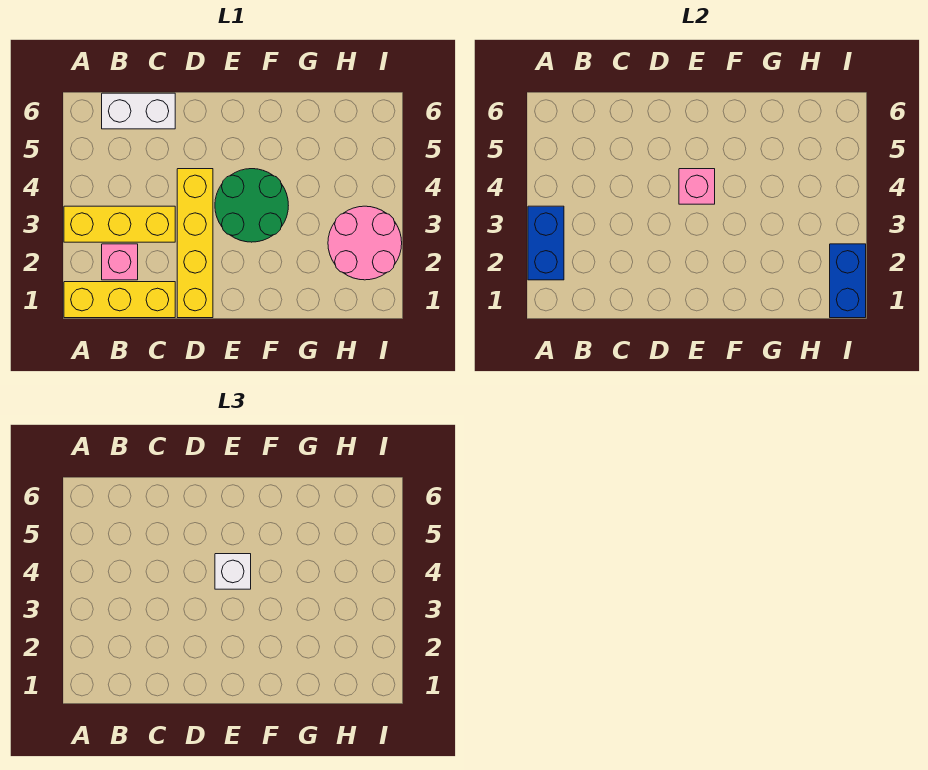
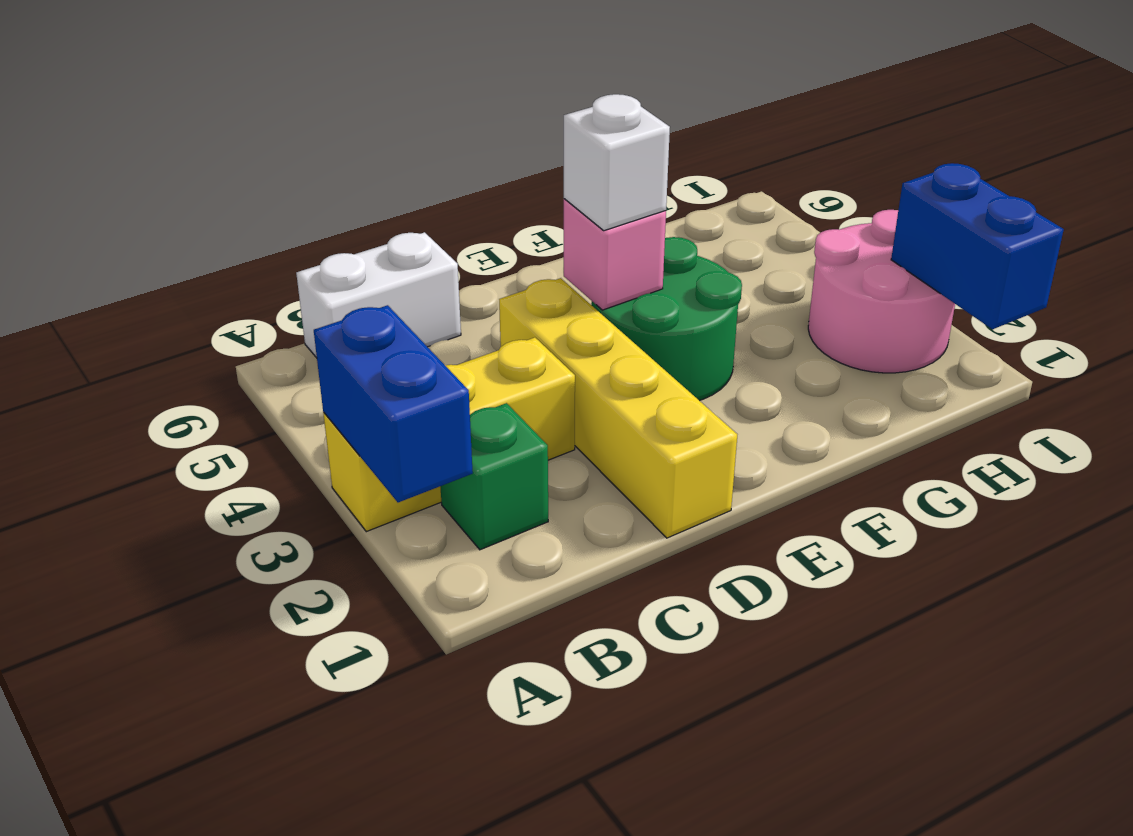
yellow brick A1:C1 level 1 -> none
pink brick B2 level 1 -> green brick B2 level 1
* * *
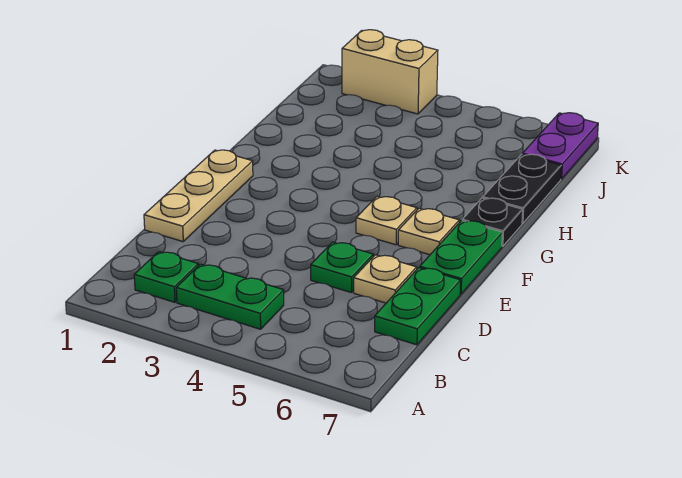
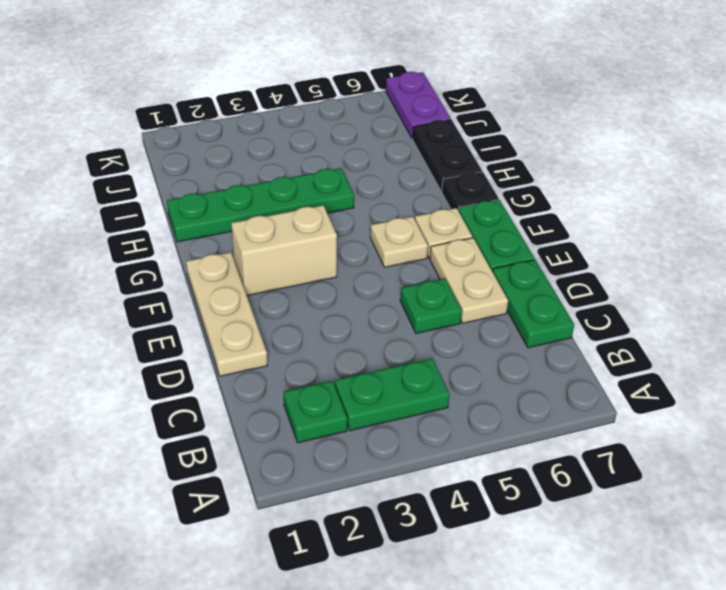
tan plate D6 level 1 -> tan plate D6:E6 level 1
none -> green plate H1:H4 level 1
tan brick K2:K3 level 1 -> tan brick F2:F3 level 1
* * *
Each line above that contains the word "green" must be copied.

pink brick B2 level 1 -> green brick B2 level 1
none -> green plate H1:H4 level 1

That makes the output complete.